- [What you will do] Each record should be set down again so that it matches the original exactly.

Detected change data

--

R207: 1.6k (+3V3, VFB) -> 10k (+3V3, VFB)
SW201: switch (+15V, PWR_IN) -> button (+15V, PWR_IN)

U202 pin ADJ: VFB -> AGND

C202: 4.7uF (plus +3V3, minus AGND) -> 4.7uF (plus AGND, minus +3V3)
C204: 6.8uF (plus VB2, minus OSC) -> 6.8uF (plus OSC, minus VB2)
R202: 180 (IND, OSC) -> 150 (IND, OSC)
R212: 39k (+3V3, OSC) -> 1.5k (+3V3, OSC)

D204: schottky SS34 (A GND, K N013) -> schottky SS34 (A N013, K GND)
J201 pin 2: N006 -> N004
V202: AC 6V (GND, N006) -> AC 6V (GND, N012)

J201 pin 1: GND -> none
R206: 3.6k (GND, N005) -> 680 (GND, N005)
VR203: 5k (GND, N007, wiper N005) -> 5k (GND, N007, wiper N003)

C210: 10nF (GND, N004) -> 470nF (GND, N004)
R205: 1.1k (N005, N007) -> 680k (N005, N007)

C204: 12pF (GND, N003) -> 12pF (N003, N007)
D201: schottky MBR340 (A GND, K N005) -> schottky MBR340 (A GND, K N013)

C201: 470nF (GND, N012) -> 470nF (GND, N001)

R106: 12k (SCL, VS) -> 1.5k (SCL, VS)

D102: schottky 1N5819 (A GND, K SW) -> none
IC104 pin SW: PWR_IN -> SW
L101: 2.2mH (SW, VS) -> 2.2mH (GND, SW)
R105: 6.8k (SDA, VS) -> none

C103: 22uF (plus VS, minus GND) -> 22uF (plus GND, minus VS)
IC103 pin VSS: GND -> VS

--

- [Response below]
R207: 1.6k (+3V3, VFB) -> 10k (+3V3, VFB)
SW201: switch (+15V, PWR_IN) -> button (+15V, PWR_IN)

U202 pin ADJ: VFB -> AGND

C202: 4.7uF (plus +3V3, minus AGND) -> 4.7uF (plus AGND, minus +3V3)
C204: 6.8uF (plus VB2, minus OSC) -> 6.8uF (plus OSC, minus VB2)
R202: 180 (IND, OSC) -> 150 (IND, OSC)
R212: 39k (+3V3, OSC) -> 1.5k (+3V3, OSC)

D204: schottky SS34 (A GND, K N013) -> schottky SS34 (A N013, K GND)
J201 pin 2: N006 -> N004
V202: AC 6V (GND, N006) -> AC 6V (GND, N012)

J201 pin 1: GND -> none
R206: 3.6k (GND, N005) -> 680 (GND, N005)
VR203: 5k (GND, N007, wiper N005) -> 5k (GND, N007, wiper N003)

C210: 10nF (GND, N004) -> 470nF (GND, N004)
R205: 1.1k (N005, N007) -> 680k (N005, N007)

C204: 12pF (GND, N003) -> 12pF (N003, N007)
D201: schottky MBR340 (A GND, K N005) -> schottky MBR340 (A GND, K N013)

C201: 470nF (GND, N012) -> 470nF (GND, N001)

R106: 12k (SCL, VS) -> 1.5k (SCL, VS)

D102: schottky 1N5819 (A GND, K SW) -> none
IC104 pin SW: PWR_IN -> SW
L101: 2.2mH (SW, VS) -> 2.2mH (GND, SW)
R105: 6.8k (SDA, VS) -> none

C103: 22uF (plus VS, minus GND) -> 22uF (plus GND, minus VS)
IC103 pin VSS: GND -> VS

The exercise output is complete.